Instructions for the task ▸ Beginning with the line that holds "STEPPER pin IN1: D13 -> A6", retype the rest of the listing exactly, last line included.

Data under study ▸
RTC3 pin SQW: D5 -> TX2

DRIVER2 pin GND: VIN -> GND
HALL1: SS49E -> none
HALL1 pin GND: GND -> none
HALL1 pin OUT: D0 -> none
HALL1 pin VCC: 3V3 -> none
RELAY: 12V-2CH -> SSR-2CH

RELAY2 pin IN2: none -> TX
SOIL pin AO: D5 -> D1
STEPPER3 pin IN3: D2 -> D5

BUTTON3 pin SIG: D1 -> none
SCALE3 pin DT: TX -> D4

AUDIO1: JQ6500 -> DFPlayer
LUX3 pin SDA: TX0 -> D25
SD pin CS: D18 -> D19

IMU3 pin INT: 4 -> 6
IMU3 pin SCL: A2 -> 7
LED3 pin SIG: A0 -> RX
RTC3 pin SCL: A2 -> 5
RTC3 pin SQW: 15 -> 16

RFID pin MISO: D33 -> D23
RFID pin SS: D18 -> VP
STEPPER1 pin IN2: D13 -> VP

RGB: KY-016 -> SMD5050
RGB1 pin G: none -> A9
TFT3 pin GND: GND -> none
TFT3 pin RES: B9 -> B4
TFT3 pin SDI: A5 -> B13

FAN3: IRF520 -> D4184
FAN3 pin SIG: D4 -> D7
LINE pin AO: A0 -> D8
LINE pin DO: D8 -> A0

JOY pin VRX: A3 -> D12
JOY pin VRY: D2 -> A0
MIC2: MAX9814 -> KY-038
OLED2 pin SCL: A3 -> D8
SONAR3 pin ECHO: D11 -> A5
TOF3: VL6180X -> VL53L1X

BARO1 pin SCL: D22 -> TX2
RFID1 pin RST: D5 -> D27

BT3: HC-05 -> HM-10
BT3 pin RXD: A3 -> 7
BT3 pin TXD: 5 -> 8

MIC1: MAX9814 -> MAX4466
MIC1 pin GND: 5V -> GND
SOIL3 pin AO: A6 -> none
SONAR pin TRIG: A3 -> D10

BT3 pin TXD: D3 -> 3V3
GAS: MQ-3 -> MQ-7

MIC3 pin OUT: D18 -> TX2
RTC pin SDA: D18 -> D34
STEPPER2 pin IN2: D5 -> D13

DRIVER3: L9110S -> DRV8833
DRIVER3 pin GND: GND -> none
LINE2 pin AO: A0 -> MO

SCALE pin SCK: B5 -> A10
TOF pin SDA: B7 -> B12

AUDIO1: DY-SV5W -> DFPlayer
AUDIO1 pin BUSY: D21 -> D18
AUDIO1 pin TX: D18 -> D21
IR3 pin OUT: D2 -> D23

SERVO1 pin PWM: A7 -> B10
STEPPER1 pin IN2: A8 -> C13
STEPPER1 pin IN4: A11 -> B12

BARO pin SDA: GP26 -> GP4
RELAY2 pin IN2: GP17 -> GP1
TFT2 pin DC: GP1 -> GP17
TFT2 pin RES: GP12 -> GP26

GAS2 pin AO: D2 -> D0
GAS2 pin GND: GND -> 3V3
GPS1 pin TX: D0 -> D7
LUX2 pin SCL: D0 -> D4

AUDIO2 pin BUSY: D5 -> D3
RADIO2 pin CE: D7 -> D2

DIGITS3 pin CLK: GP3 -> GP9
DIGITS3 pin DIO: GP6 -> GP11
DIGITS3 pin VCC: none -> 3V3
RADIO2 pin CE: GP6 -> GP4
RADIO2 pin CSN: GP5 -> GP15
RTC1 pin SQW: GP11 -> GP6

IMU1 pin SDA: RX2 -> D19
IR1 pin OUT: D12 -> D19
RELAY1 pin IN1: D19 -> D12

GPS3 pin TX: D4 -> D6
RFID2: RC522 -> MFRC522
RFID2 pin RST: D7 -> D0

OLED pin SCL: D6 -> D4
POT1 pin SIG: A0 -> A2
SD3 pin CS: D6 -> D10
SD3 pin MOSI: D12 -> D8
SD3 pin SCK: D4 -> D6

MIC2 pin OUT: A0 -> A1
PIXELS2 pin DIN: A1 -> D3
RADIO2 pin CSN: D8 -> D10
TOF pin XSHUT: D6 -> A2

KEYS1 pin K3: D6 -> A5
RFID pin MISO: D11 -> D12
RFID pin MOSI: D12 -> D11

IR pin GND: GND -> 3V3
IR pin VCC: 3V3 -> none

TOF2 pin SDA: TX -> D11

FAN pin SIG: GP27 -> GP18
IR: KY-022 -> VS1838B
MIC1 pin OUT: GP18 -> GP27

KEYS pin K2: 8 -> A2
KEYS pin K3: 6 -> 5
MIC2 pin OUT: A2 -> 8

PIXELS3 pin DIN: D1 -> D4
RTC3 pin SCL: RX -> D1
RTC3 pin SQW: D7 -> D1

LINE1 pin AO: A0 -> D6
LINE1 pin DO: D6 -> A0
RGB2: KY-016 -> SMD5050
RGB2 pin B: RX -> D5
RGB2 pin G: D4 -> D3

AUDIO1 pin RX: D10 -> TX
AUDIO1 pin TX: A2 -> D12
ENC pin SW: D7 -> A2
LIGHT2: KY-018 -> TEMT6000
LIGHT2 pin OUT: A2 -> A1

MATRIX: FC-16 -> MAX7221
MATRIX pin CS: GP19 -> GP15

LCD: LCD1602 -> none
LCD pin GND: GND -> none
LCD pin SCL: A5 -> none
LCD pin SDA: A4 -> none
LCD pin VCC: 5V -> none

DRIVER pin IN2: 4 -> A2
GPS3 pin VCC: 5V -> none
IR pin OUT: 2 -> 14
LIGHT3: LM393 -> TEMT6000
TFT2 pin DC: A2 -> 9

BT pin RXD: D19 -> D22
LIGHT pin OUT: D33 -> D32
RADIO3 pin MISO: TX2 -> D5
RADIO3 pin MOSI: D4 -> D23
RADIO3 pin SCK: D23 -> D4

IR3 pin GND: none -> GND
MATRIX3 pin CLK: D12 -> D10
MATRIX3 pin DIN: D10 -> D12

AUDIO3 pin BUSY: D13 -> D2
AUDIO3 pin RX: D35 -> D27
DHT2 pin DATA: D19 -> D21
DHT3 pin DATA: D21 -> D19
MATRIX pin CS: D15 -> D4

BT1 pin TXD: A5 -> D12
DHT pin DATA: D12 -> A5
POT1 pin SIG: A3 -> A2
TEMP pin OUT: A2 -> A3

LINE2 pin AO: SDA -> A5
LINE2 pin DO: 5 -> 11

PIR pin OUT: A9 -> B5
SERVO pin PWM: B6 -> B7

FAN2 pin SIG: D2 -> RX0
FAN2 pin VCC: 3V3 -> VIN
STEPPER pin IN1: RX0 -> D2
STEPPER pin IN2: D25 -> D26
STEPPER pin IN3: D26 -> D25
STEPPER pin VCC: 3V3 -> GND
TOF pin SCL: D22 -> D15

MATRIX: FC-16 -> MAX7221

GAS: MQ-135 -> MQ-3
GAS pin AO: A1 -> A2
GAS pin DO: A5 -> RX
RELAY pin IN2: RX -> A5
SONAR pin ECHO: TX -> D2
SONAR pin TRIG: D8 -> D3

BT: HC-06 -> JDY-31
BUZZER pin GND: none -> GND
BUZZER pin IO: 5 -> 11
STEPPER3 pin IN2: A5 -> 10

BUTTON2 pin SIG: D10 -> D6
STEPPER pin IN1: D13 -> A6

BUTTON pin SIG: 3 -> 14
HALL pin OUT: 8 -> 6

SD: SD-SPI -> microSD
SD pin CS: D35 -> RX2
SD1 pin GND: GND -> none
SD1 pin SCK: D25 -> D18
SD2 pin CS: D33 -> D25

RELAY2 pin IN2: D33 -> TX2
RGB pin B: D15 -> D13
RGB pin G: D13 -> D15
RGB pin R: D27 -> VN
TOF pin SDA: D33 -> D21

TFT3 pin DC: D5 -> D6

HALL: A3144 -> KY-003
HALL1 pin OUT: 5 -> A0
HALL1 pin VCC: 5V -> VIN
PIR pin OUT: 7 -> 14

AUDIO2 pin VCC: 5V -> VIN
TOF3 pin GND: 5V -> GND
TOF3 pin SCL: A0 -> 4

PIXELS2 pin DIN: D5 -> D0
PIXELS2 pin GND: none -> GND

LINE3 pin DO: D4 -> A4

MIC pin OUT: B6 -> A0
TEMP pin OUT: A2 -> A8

Answer for this exercise ▸
STEPPER pin IN1: D13 -> A6

BUTTON pin SIG: 3 -> 14
HALL pin OUT: 8 -> 6

SD: SD-SPI -> microSD
SD pin CS: D35 -> RX2
SD1 pin GND: GND -> none
SD1 pin SCK: D25 -> D18
SD2 pin CS: D33 -> D25

RELAY2 pin IN2: D33 -> TX2
RGB pin B: D15 -> D13
RGB pin G: D13 -> D15
RGB pin R: D27 -> VN
TOF pin SDA: D33 -> D21

TFT3 pin DC: D5 -> D6

HALL: A3144 -> KY-003
HALL1 pin OUT: 5 -> A0
HALL1 pin VCC: 5V -> VIN
PIR pin OUT: 7 -> 14

AUDIO2 pin VCC: 5V -> VIN
TOF3 pin GND: 5V -> GND
TOF3 pin SCL: A0 -> 4

PIXELS2 pin DIN: D5 -> D0
PIXELS2 pin GND: none -> GND

LINE3 pin DO: D4 -> A4

MIC pin OUT: B6 -> A0
TEMP pin OUT: A2 -> A8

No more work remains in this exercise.